> ASSIGNMENT:
Take the line that has "U1 pin EN: none -> N5" in it and every line after it to the end of the entries, and reproduce them exactly.

> RAW DATA:
^^^^^^^^

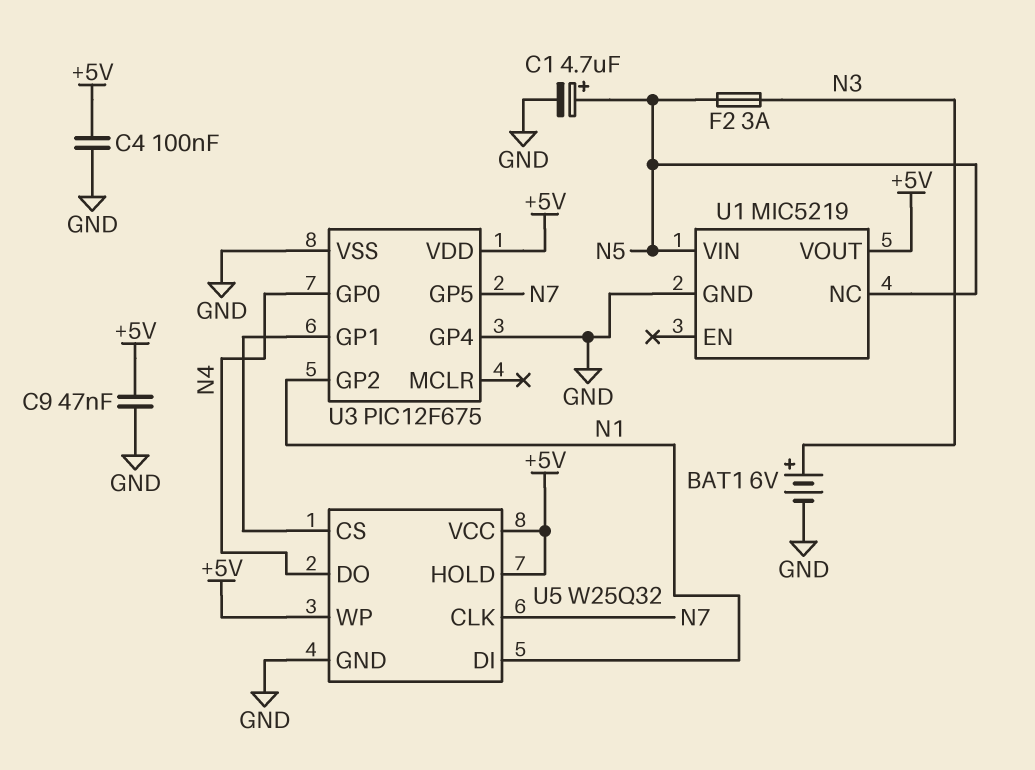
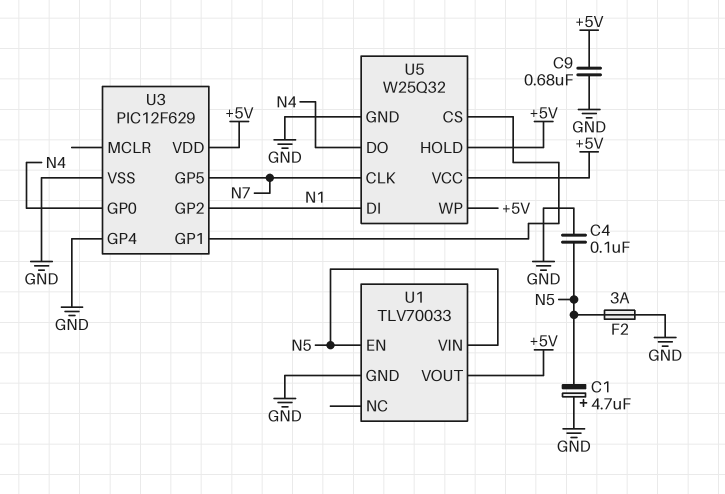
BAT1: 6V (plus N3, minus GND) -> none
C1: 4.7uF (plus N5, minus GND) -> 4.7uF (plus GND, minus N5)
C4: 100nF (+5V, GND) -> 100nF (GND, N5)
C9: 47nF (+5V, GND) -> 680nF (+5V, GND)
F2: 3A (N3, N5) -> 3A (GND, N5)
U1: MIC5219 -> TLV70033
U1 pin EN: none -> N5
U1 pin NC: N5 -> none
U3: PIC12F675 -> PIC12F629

^^^^^^^^

> SOLVED PROBLEM:
U1 pin EN: none -> N5
U1 pin NC: N5 -> none
U3: PIC12F675 -> PIC12F629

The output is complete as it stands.